_What you have to do:_ Lines in the data below that contain the word "none" are to be copied.

_Given data:_
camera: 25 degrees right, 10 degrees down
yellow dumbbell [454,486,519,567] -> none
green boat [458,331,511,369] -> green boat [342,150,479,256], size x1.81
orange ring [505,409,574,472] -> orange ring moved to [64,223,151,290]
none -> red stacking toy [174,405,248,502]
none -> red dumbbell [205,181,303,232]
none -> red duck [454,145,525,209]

_Your response:_
yellow dumbbell [454,486,519,567] -> none
none -> red stacking toy [174,405,248,502]
none -> red dumbbell [205,181,303,232]
none -> red duck [454,145,525,209]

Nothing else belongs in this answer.